(Object matching data)
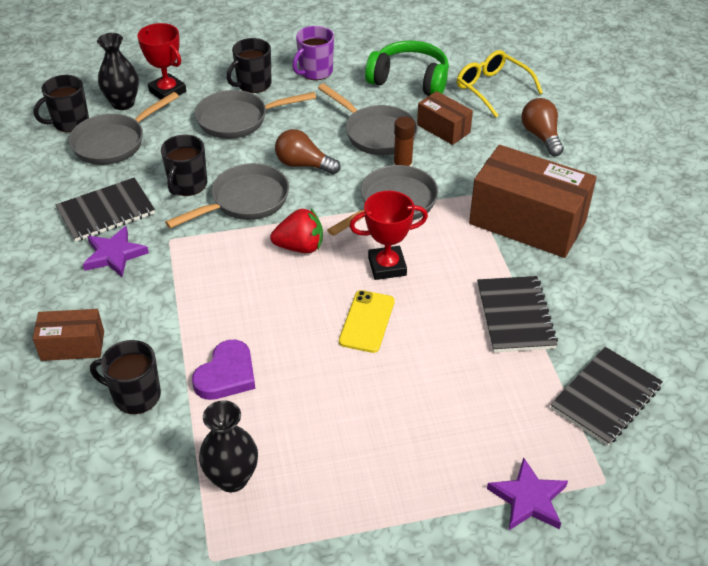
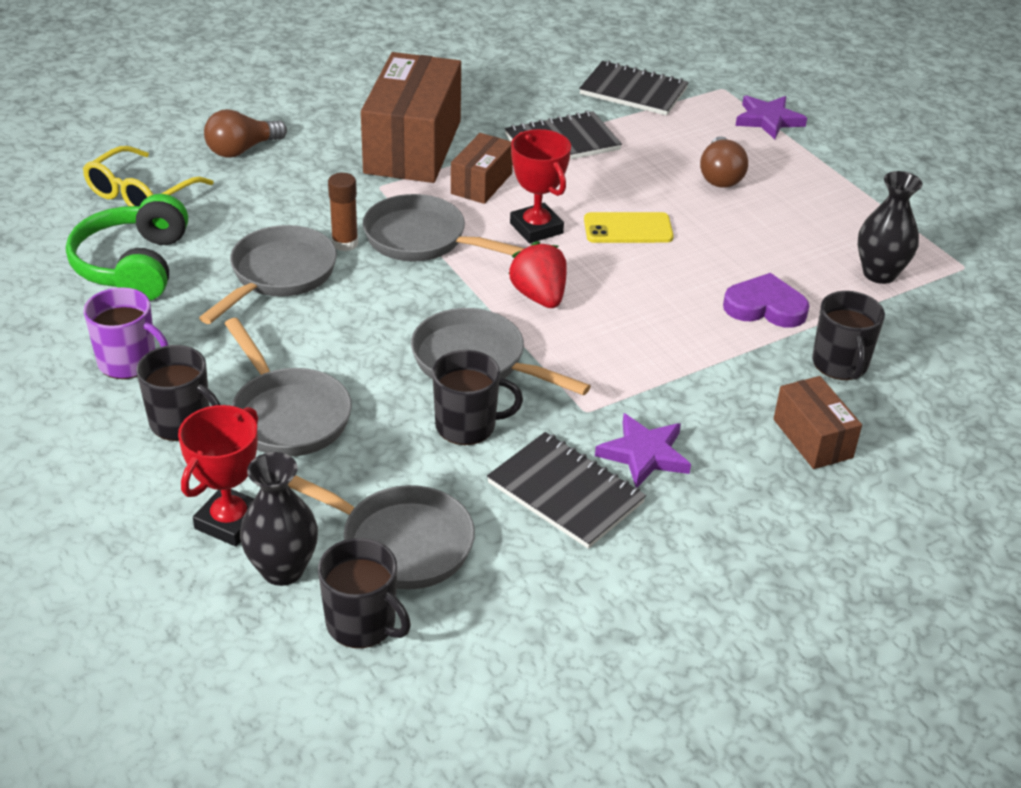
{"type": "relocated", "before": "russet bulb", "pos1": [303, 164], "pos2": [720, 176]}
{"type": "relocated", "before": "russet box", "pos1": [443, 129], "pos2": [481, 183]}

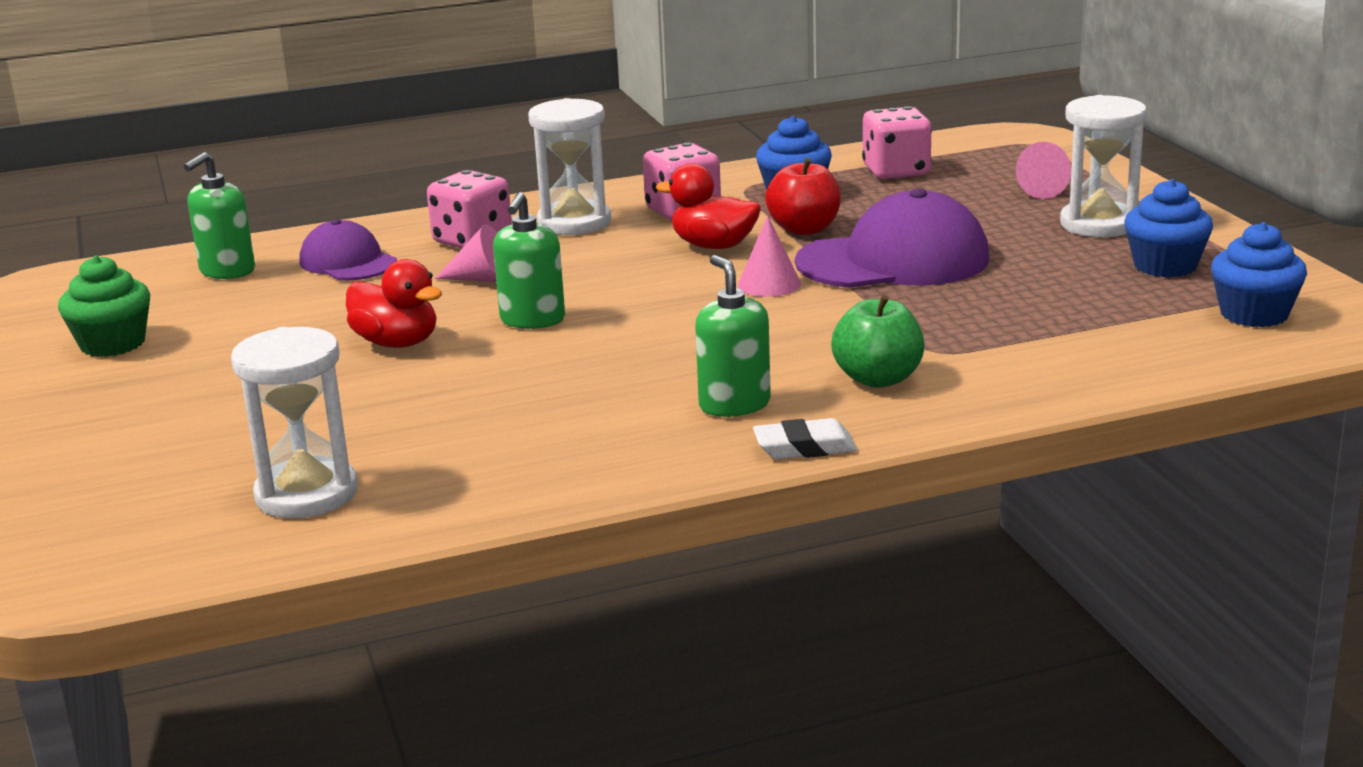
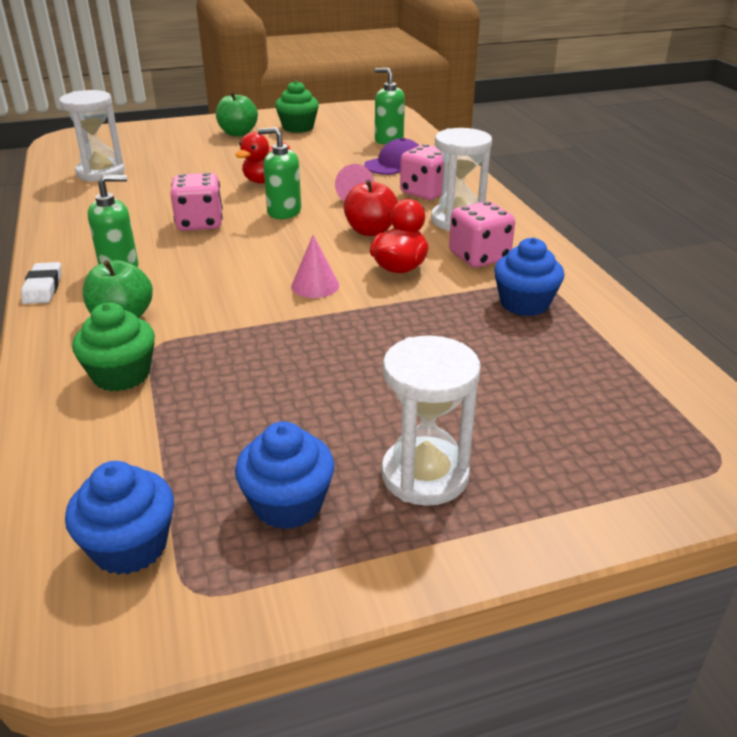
{"type": "missing", "before": "violet cap", "pos1": [893, 260]}
{"type": "missing", "before": "pink cone shape", "pos1": [1037, 190]}
{"type": "appeared", "after": "green muffin", "pos2": [121, 375]}
{"type": "appeared", "after": "green apple fruit", "pos2": [238, 133]}
{"type": "relocated", "before": "crimson apple fruit", "pos1": [804, 229], "pos2": [370, 231]}
{"type": "relocated", "before": "pink game die", "pos1": [896, 171], "pos2": [200, 223]}

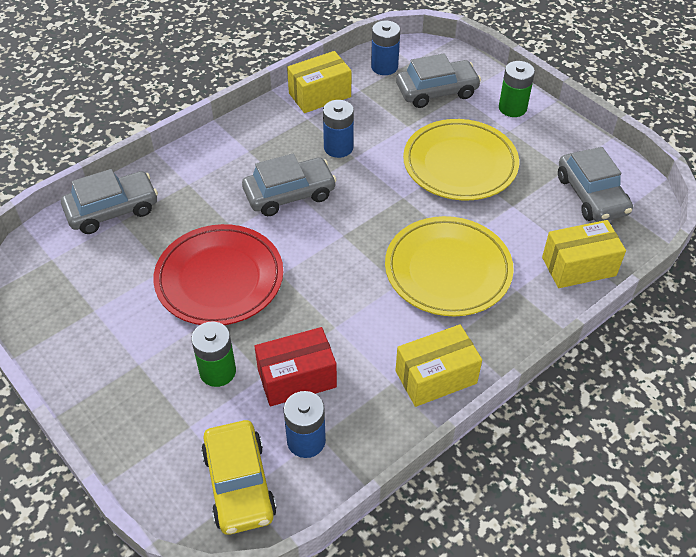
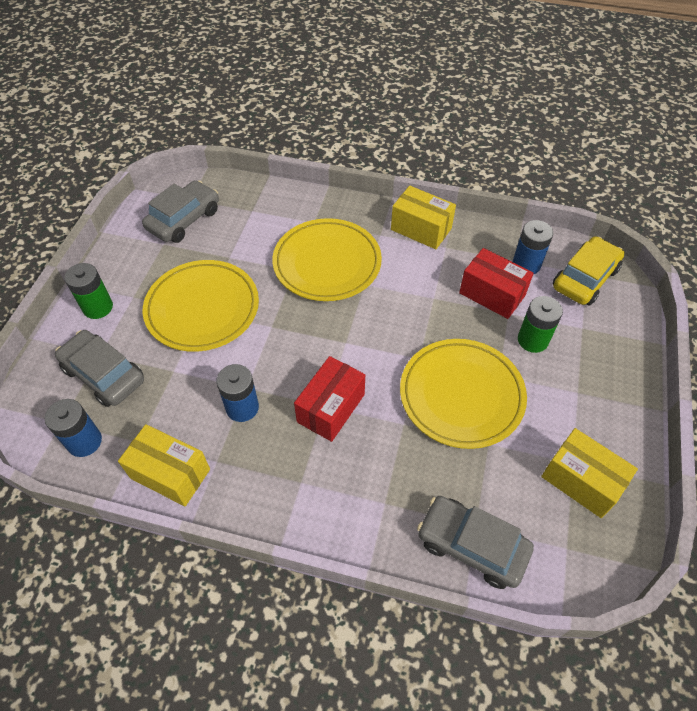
{"type": "relocated", "before": "golden box", "pos1": [578, 266], "pos2": [581, 481]}
{"type": "exchanged", "before": "grey toy car", "after": "crimson box", "pos1": [289, 194], "pos2": [331, 408]}
{"type": "colour", "before": "crimson plate", "after": "golden plate", "pos1": [219, 279], "pos2": [461, 395]}

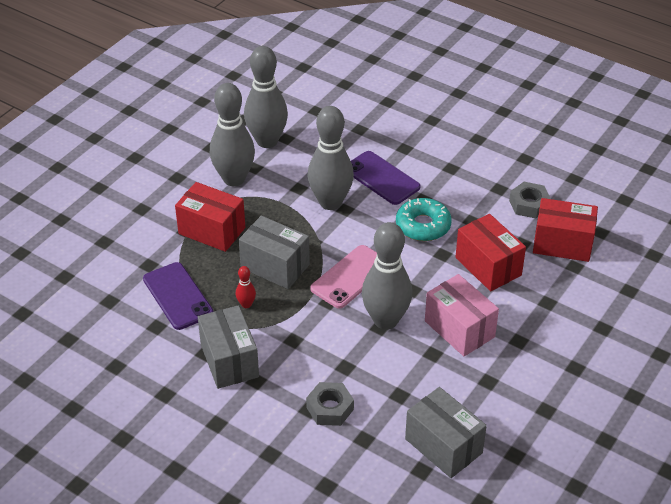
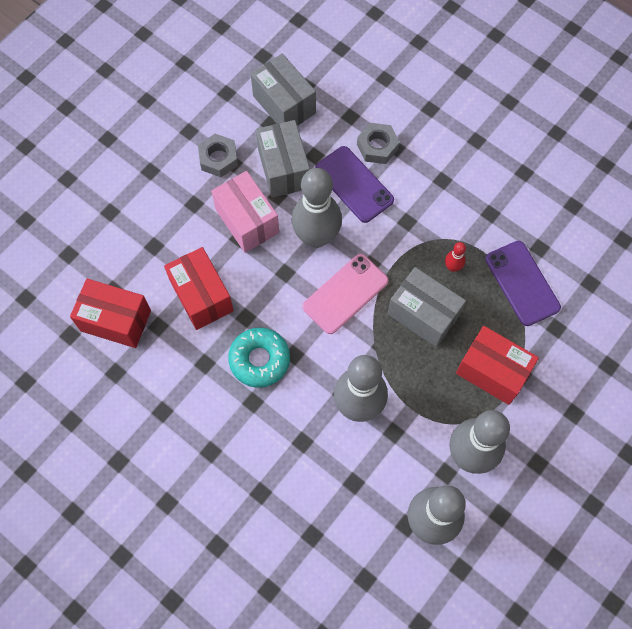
{"type": "relocated", "before": "grey box", "pos1": [229, 360], "pos2": [283, 169]}
{"type": "relocated", "before": "violet phone", "pos1": [381, 178], "pos2": [354, 184]}
{"type": "relocated", "before": "grey hex nut", "pos1": [529, 204], "pos2": [218, 158]}

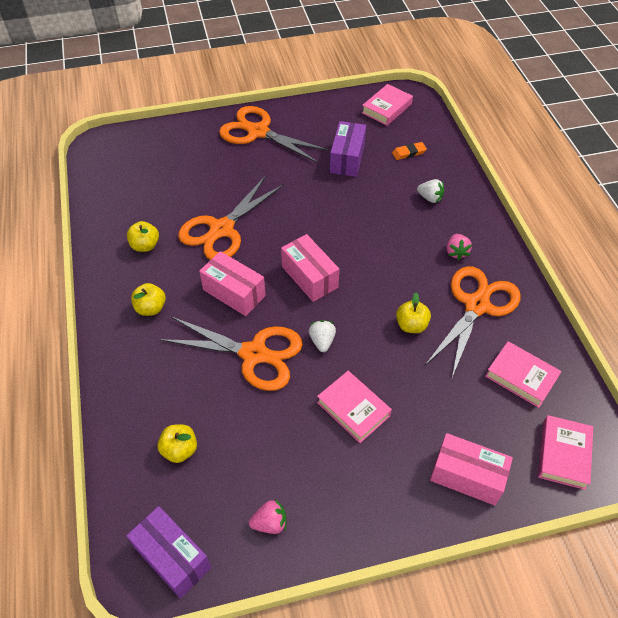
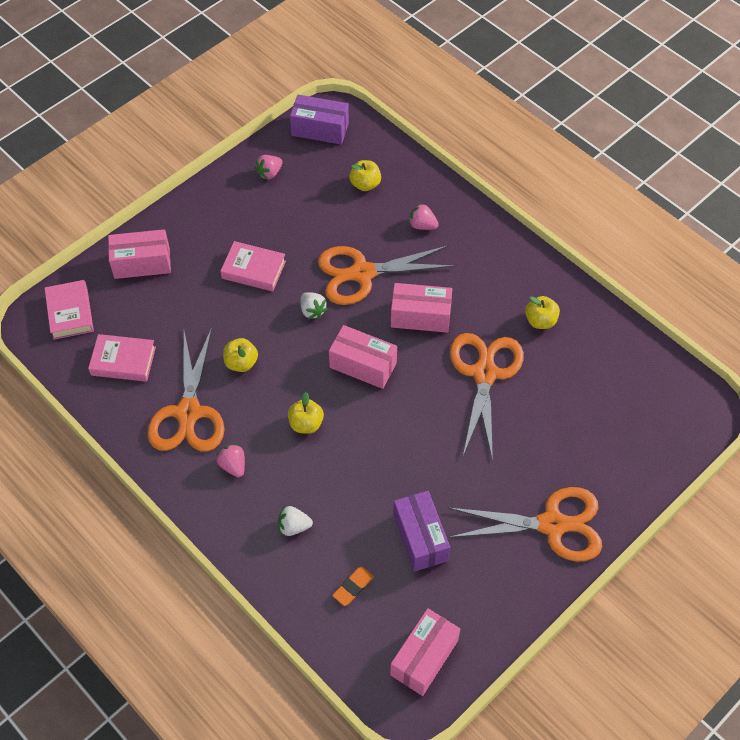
{"type": "appeared", "after": "pink berry", "pos2": [422, 225]}
{"type": "relocated", "before": "golden apple fruit", "pos1": [151, 308], "pos2": [306, 424]}
{"type": "exchanged", "before": "pink book", "after": "pink box", "pos1": [386, 108], "pos2": [424, 657]}

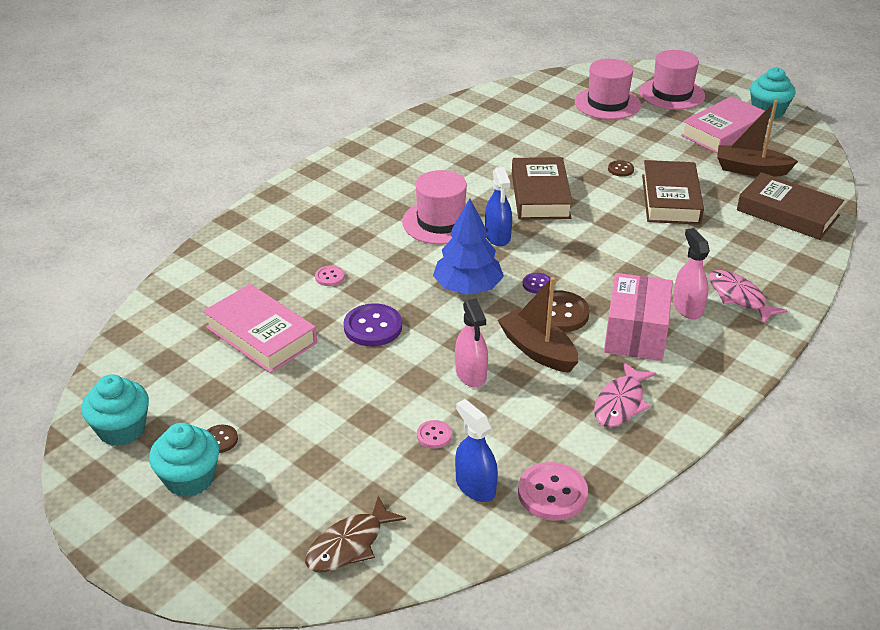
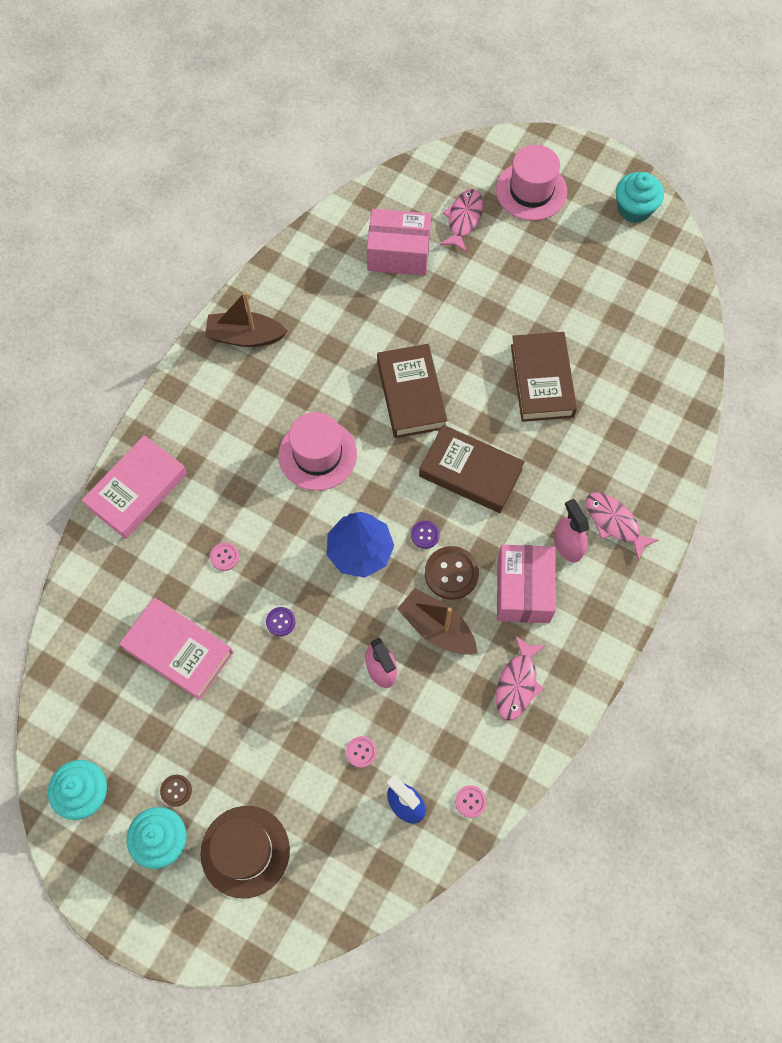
{"type": "missing", "before": "russet fish", "pos1": [349, 545]}
{"type": "missing", "before": "blue spray cleaner", "pos1": [497, 236]}
{"type": "missing", "before": "russet shirt button", "pos1": [620, 169]}
{"type": "appeared", "after": "russet top hat", "pos2": [245, 851]}
{"type": "appeared", "after": "pink box", "pos2": [398, 253]}
{"type": "relocated", "before": "pink book", "pos1": [723, 131], "pos2": [137, 490]}
{"type": "relocated", "before": "russet boat", "pos1": [750, 170], "pos2": [245, 336]}
{"type": "relocated", "before": "russet book", "pos1": [787, 213], "pos2": [470, 472]}
{"type": "exchanged", "before": "pink top hat", "after": "pink fish", "pos1": [607, 103], "pos2": [463, 219]}
{"type": "size", "before": "violet shirt button", "pos1": [373, 327], "pos2": [280, 622], "scale": 0.54}
{"type": "size", "before": "pink shirt button", "pos1": [552, 493], "pos2": [470, 801], "scale": 0.54}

◆ TASK STATEMENT:
A complete answer gives every line of the data that includes "green".

◆ RESPONSE BOX:
{"type": "appeared", "after": "green muffin", "pos2": [121, 375]}
{"type": "appeared", "after": "green apple fruit", "pos2": [238, 133]}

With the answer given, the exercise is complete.